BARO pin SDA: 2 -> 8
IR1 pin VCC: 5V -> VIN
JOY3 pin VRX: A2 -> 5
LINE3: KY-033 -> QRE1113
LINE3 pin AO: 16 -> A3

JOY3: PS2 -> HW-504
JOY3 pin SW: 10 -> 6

◇ ◇ ◇ ◇ ◇ ◇ ◇

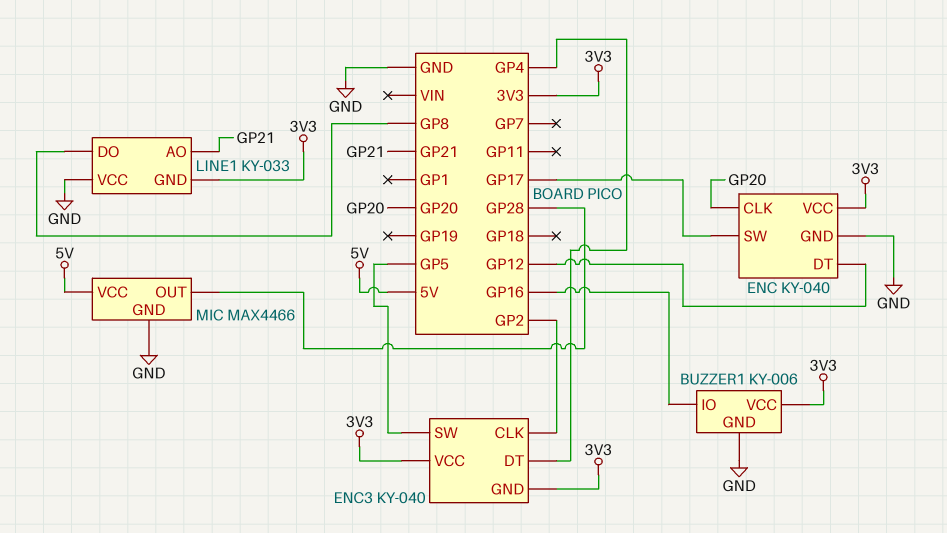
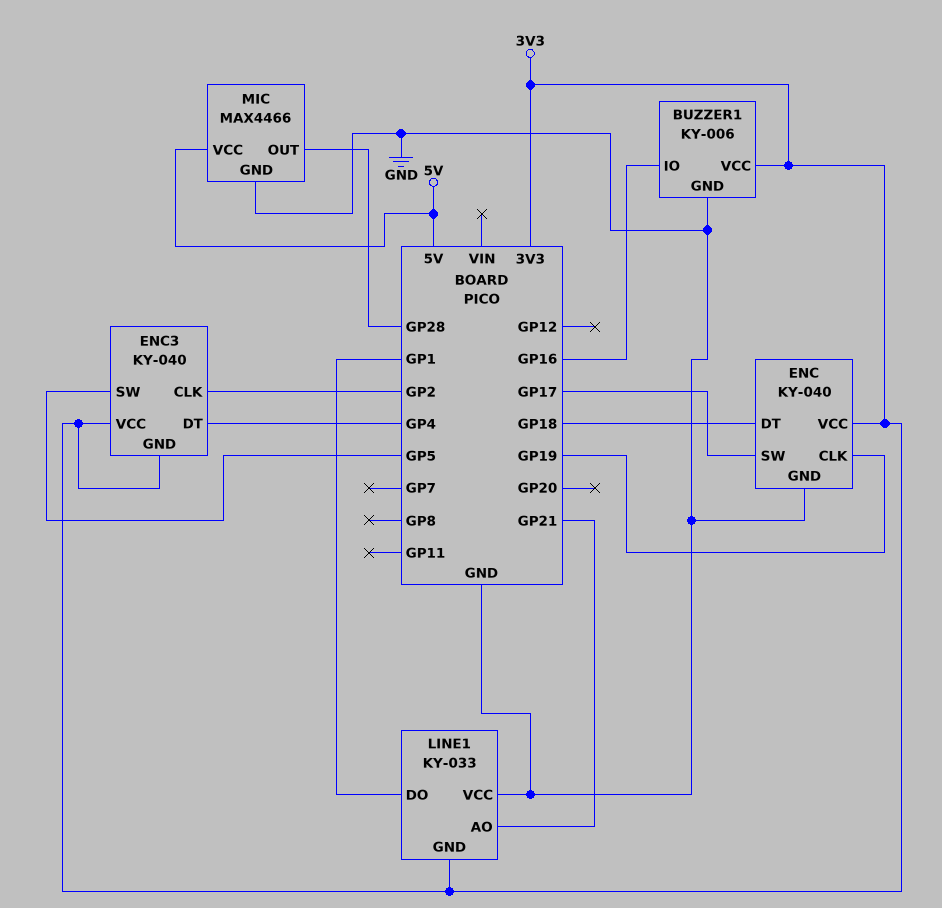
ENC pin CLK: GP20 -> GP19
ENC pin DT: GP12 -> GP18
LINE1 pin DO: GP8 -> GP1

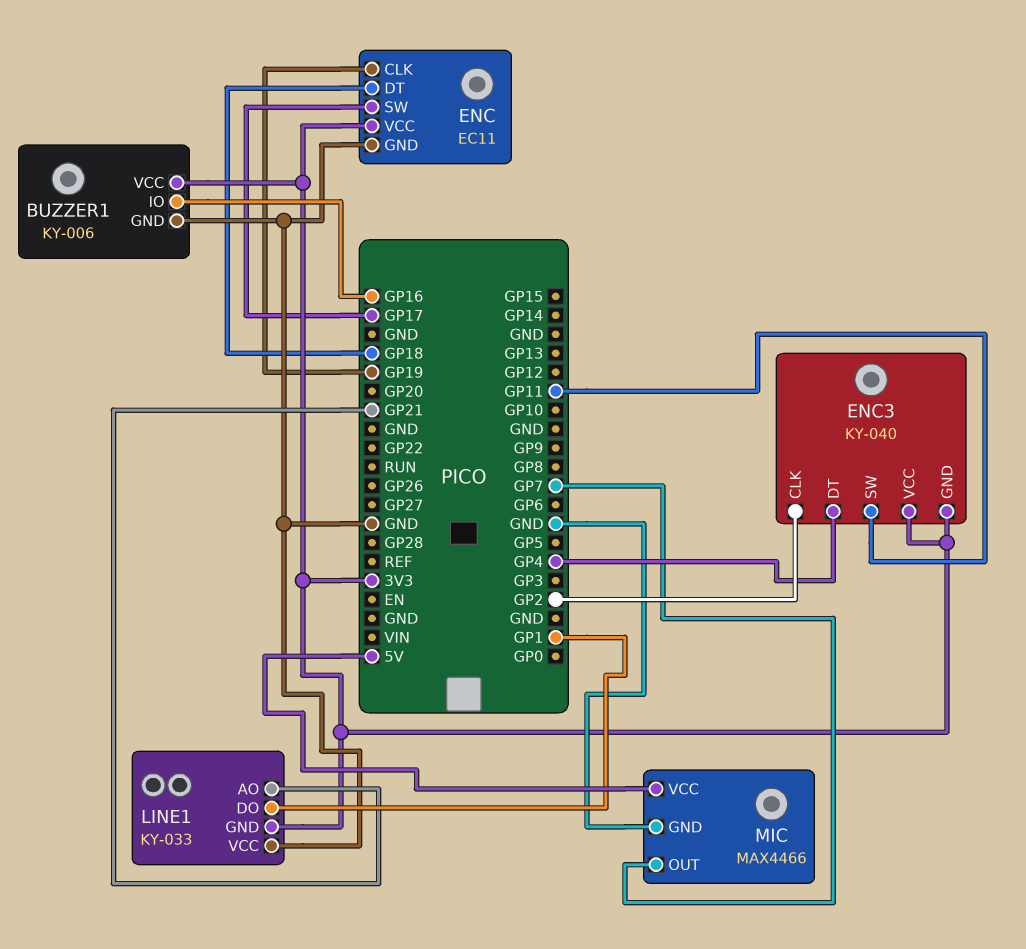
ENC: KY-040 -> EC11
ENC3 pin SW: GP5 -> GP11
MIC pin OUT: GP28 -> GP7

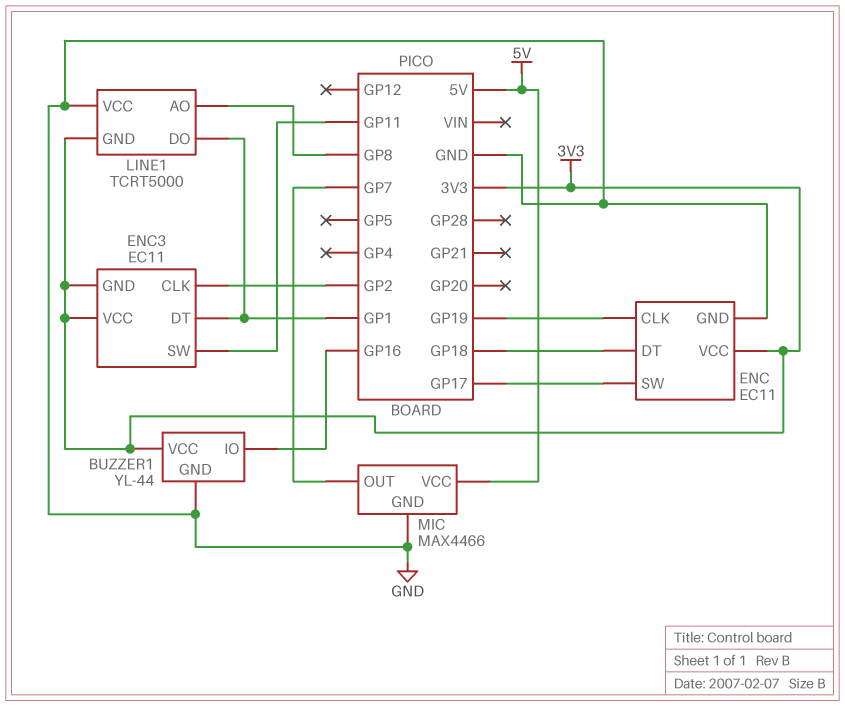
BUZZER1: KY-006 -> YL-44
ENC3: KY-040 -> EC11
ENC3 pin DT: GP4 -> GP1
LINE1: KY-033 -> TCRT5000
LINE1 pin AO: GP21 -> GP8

◇ ◇ ◇ ◇ ◇ ◇ ◇

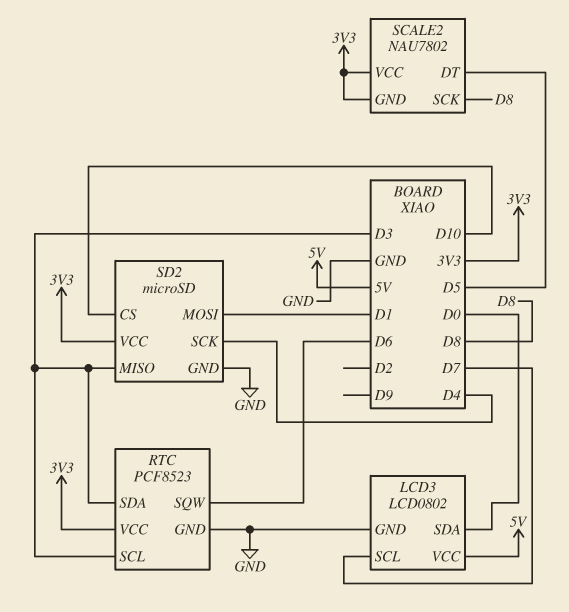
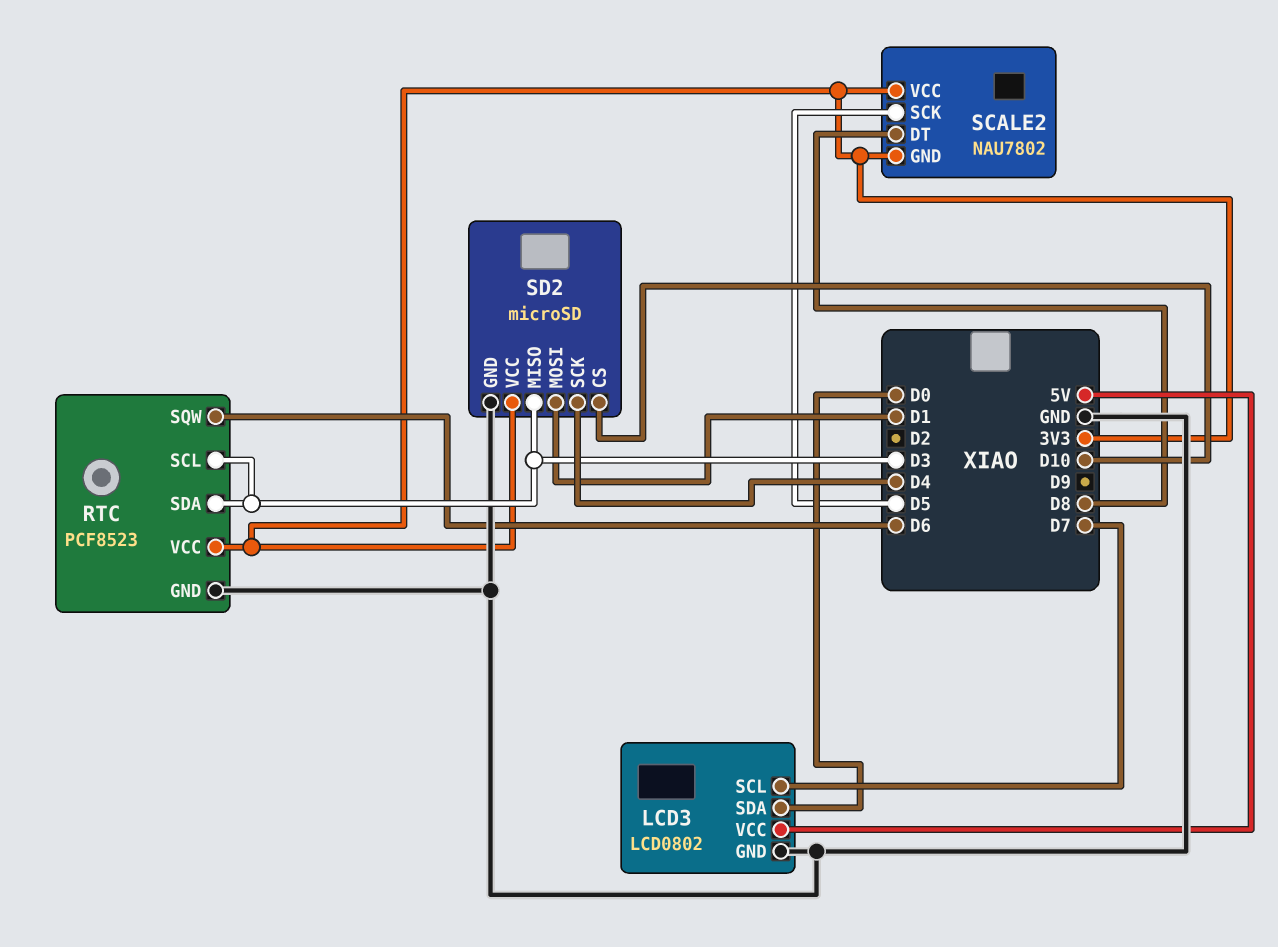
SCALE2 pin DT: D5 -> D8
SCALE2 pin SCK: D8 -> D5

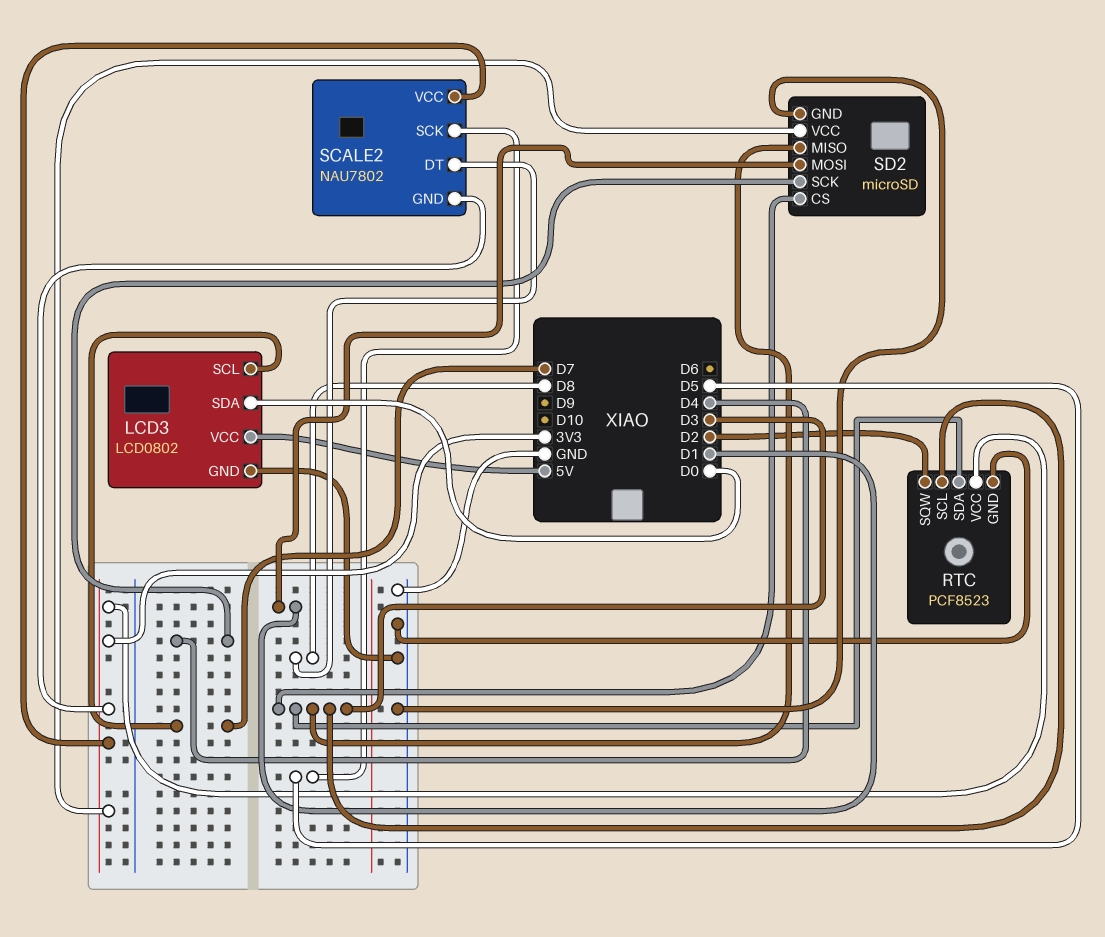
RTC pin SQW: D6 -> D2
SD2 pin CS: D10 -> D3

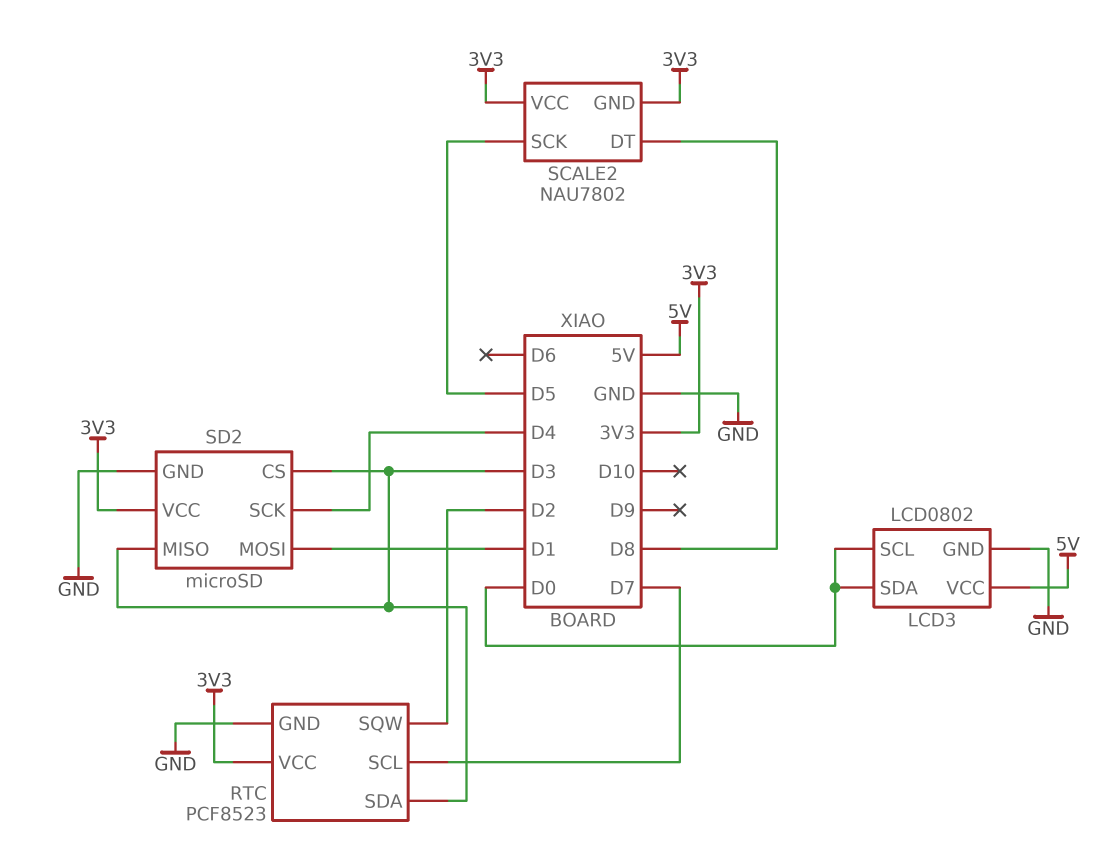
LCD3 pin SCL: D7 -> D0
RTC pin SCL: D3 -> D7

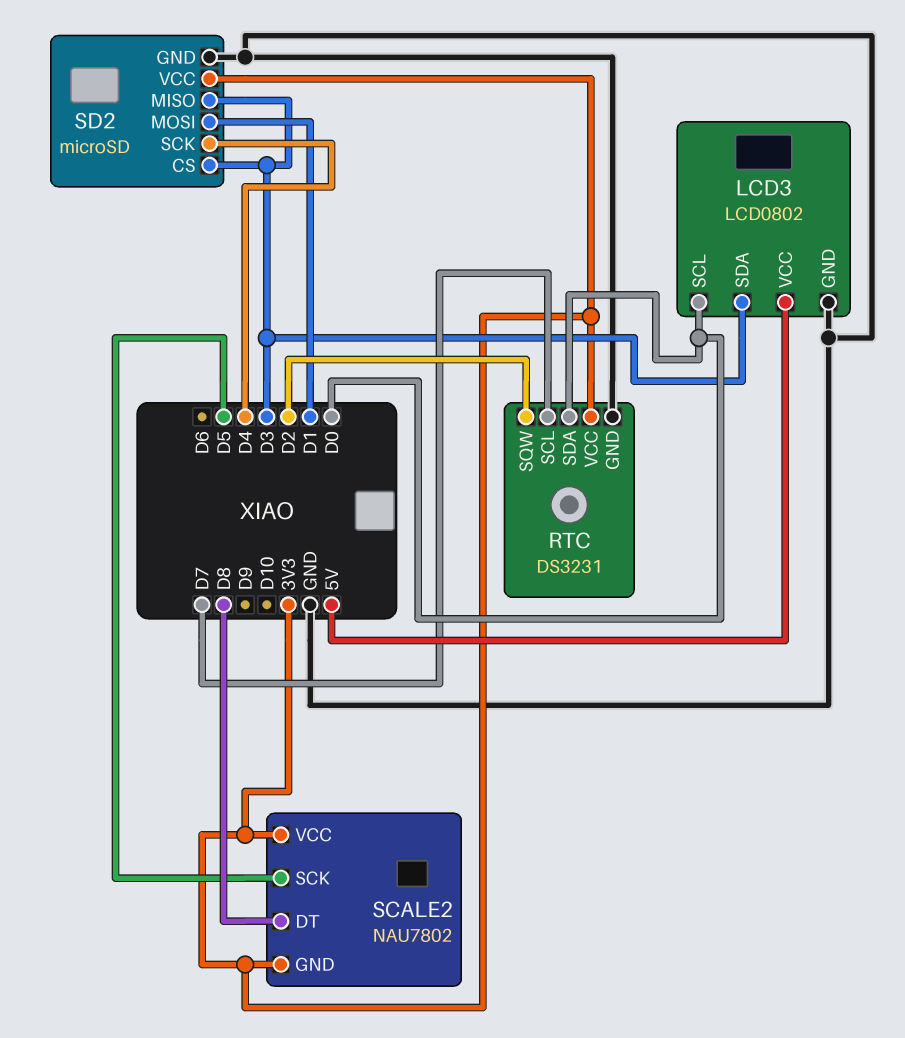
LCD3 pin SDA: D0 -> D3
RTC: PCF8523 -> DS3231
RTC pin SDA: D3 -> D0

◇ ◇ ◇ ◇ ◇ ◇ ◇

• **WORK TO BE COMPLETED**: Copy only this from above: the line containing "MIC pin OUT: GP28 -> GP7", the line containing "LINE1 pin AO: GP21 -> GP8", and all lines between, printed exactly. Leave out the pictures.

• **EXERCISE OUTPUT**:
MIC pin OUT: GP28 -> GP7

BUZZER1: KY-006 -> YL-44
ENC3: KY-040 -> EC11
ENC3 pin DT: GP4 -> GP1
LINE1: KY-033 -> TCRT5000
LINE1 pin AO: GP21 -> GP8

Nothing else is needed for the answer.